Coordinate-based object records:

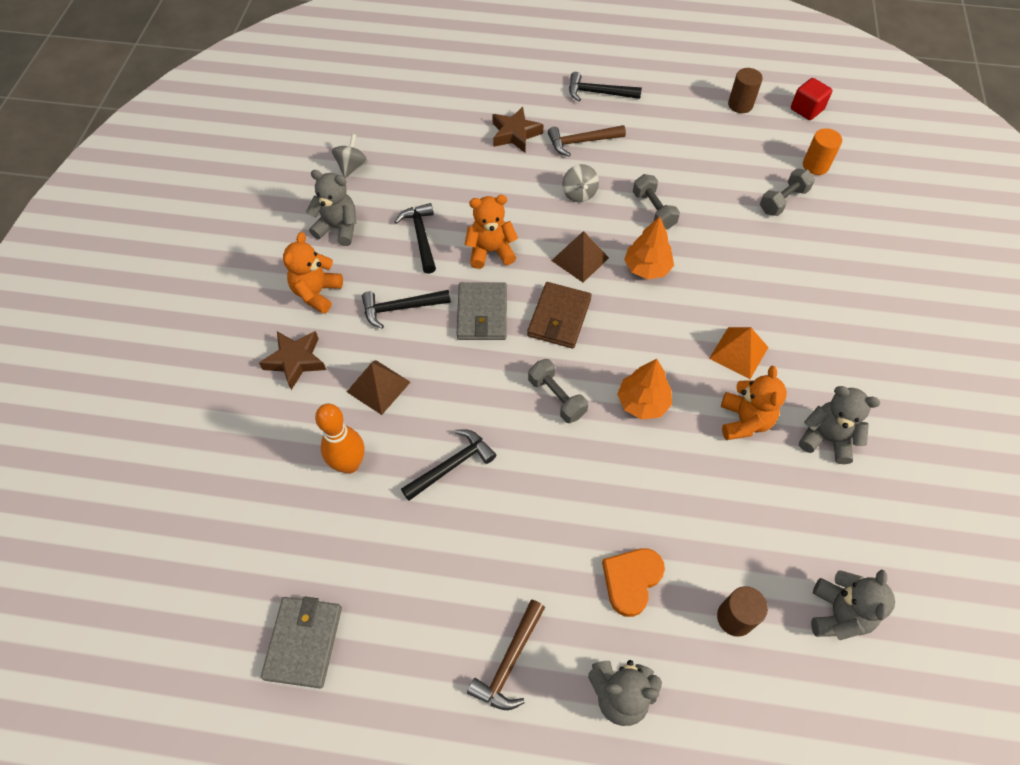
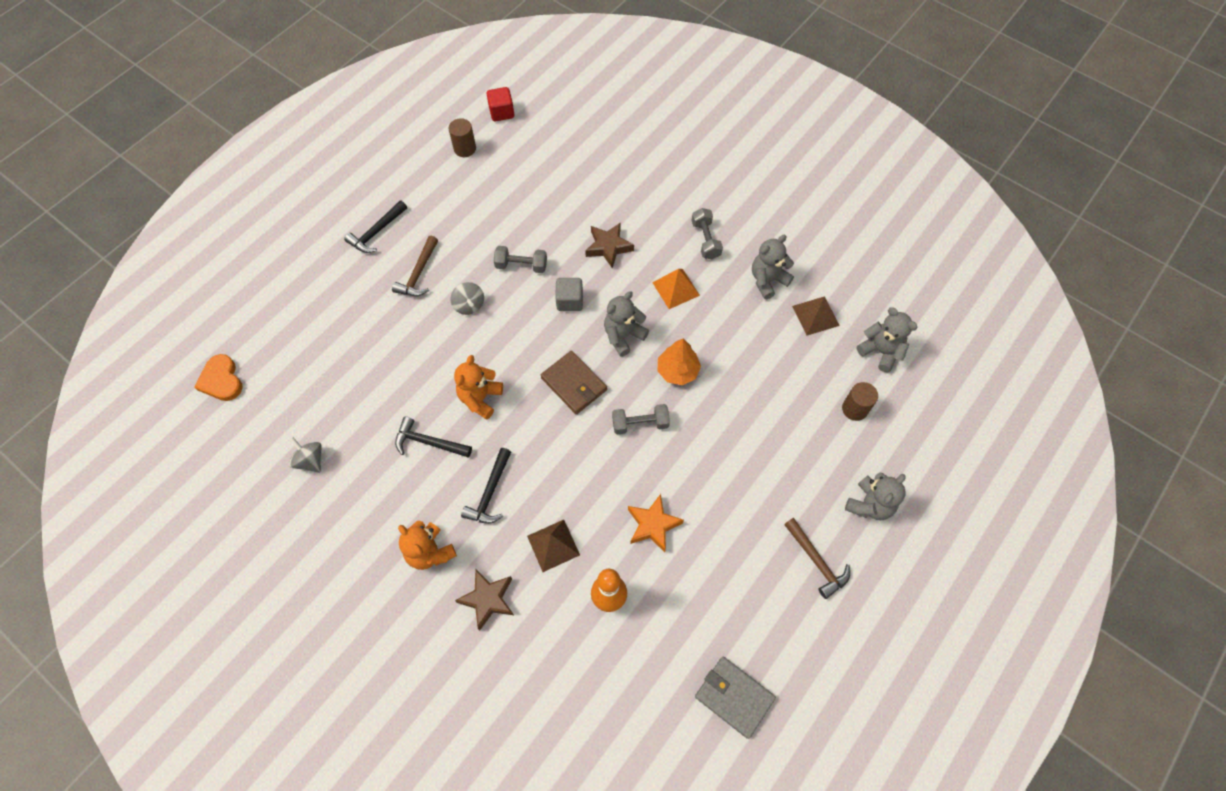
camera: 60 degrees left, 5 degrees up
(338, 228) = (372, 503): grey teddy bear -> grey teddy bear (623, 336)
(452, 466) = (653, 525): black hammer -> orange star
(482, 314) = (535, 435): grey wallet -> none
(515, 134) = (373, 315): brown star -> brown star (608, 247)
(579, 194) = (469, 305): grey spinning top -> grey spinning top turned 45 degrees clockwise
(580, 259) = (531, 340): brown pyramid -> brown pyramid (815, 315)
(631, 580) = (800, 454): orange heart -> orange heart (221, 380)
(647, 268) = (569, 301): orange tree -> grey cube
(744, 421) = (728, 318): orange teddy bear -> none
(783, 201) = (571, 181): grey dumbbell -> grey dumbbell (705, 240)
(815, 165) = (555, 142): orange cylinder -> none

### [Your instructions]
Once the line with "(515, 134) = (373, 315): brown" is located in the data above, repeat it and every later line through the end, exactly.

### [Exercise response]
(515, 134) = (373, 315): brown star -> brown star (608, 247)
(579, 194) = (469, 305): grey spinning top -> grey spinning top turned 45 degrees clockwise
(580, 259) = (531, 340): brown pyramid -> brown pyramid (815, 315)
(631, 580) = (800, 454): orange heart -> orange heart (221, 380)
(647, 268) = (569, 301): orange tree -> grey cube
(744, 421) = (728, 318): orange teddy bear -> none
(783, 201) = (571, 181): grey dumbbell -> grey dumbbell (705, 240)
(815, 165) = (555, 142): orange cylinder -> none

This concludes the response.